• _Your instructions_: Please repeat exactly, and only, the lines from the one containing "R1: none -> 39k (VCC, n2)" through the end of the records below, with no pictures.

• _Records for this task_:
* * * * * * * * *

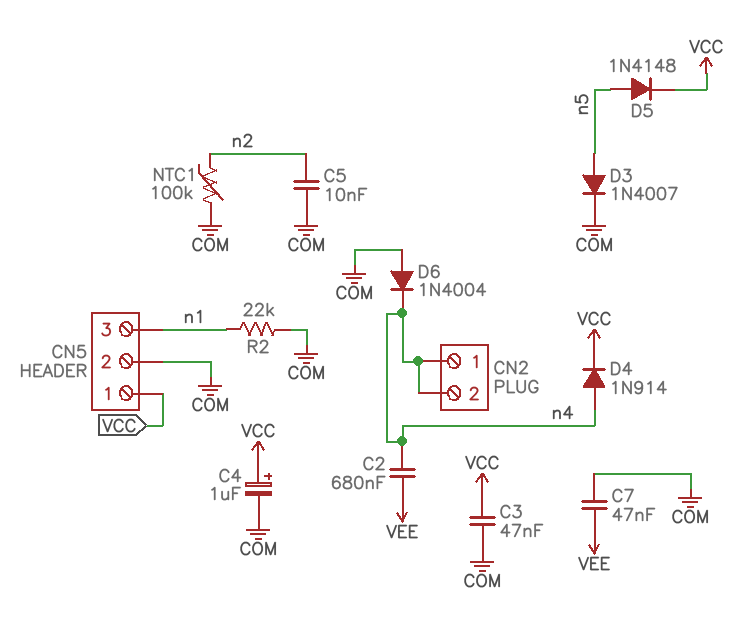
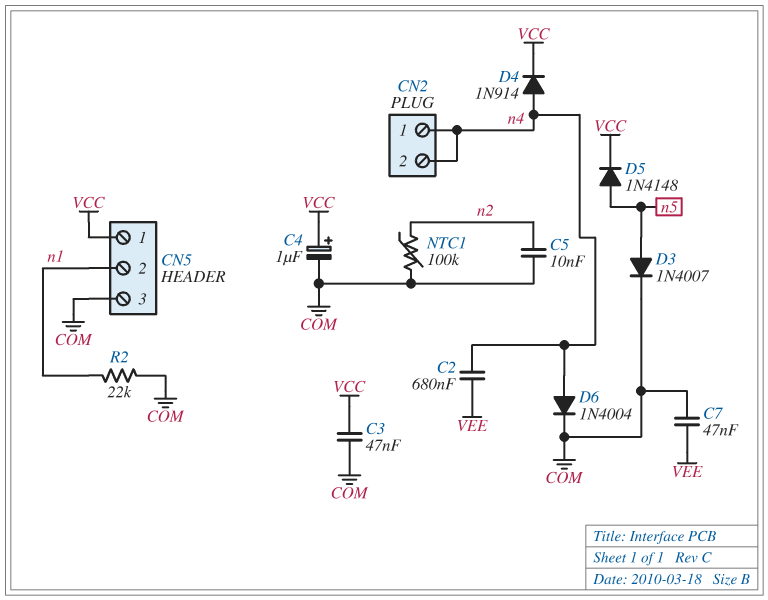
CN5 pin 2: COM -> n1
CN5 pin 3: n1 -> COM
D6: diode 1N4004 (A COM, K n4) -> diode 1N4004 (A n4, K COM)

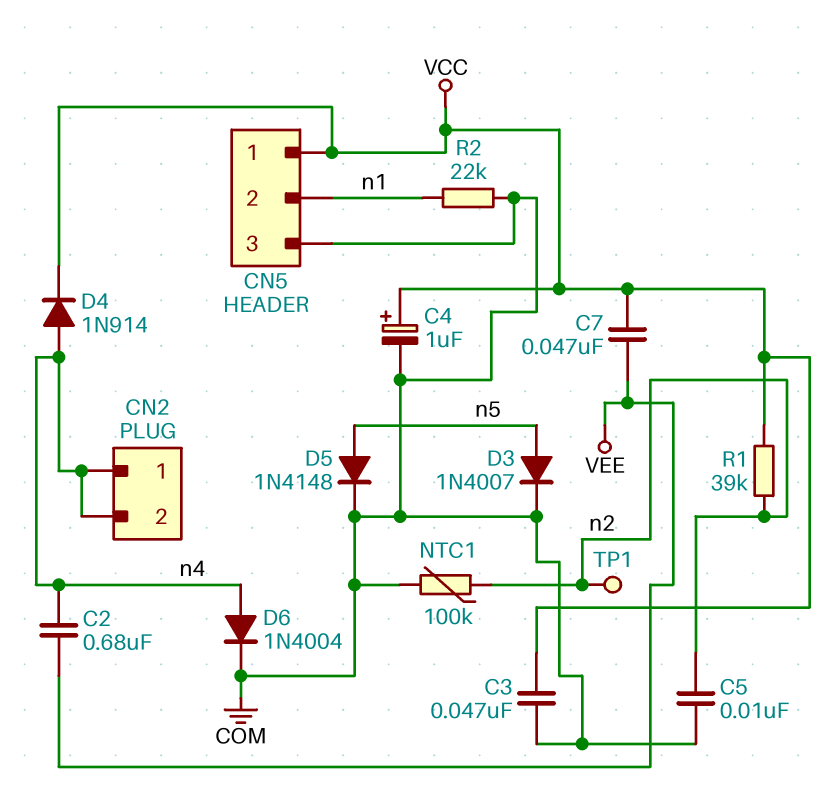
C7: 47nF (COM, VEE) -> 47nF (VCC, VEE)
D5: diode 1N4148 (A n5, K VCC) -> diode 1N4148 (A n5, K COM)
R1: none -> 39k (VCC, n2)
TP1: none -> test point (n2)

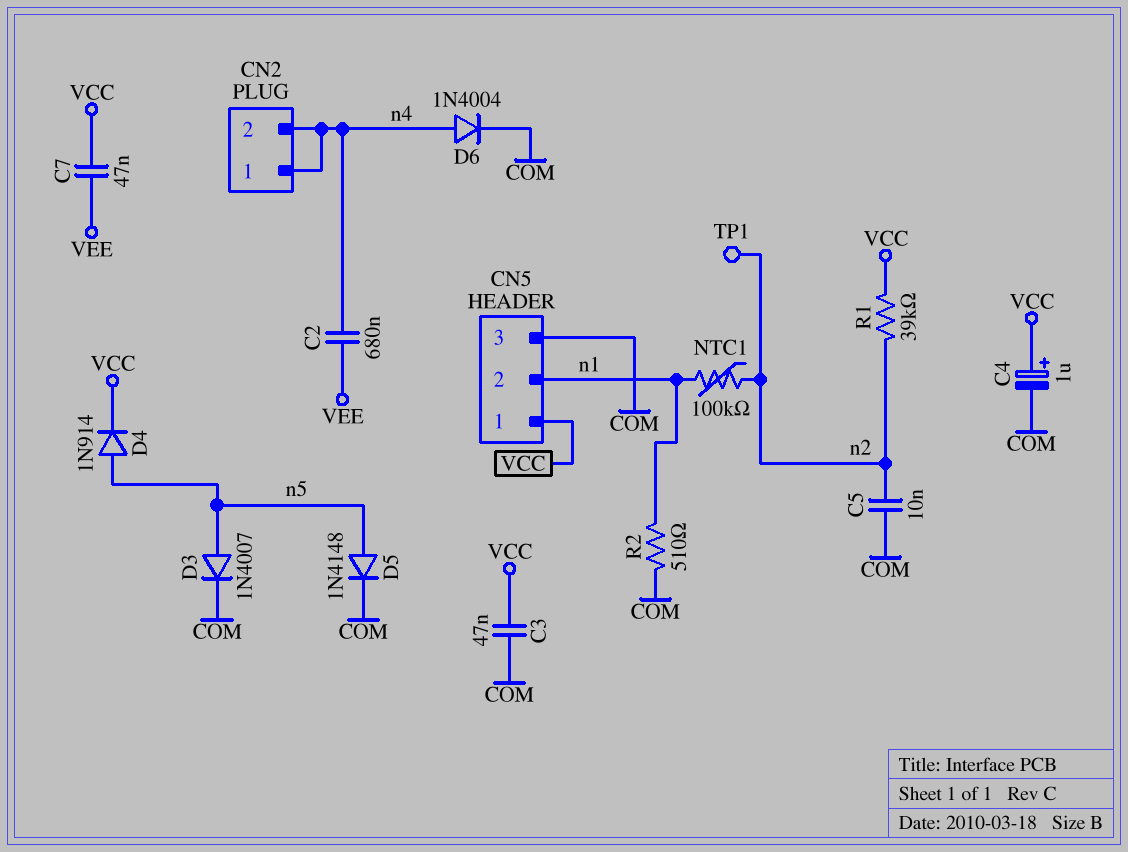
D4: diode 1N914 (A n4, K VCC) -> diode 1N914 (A n5, K VCC)
NTC1: 100k (COM, n2) -> 100k (n1, n2)
R2: 22k (COM, n1) -> 510 (COM, n1)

* * * * * * * * *

• _Problem solution_:
R1: none -> 39k (VCC, n2)
TP1: none -> test point (n2)

D4: diode 1N914 (A n4, K VCC) -> diode 1N914 (A n5, K VCC)
NTC1: 100k (COM, n2) -> 100k (n1, n2)
R2: 22k (COM, n1) -> 510 (COM, n1)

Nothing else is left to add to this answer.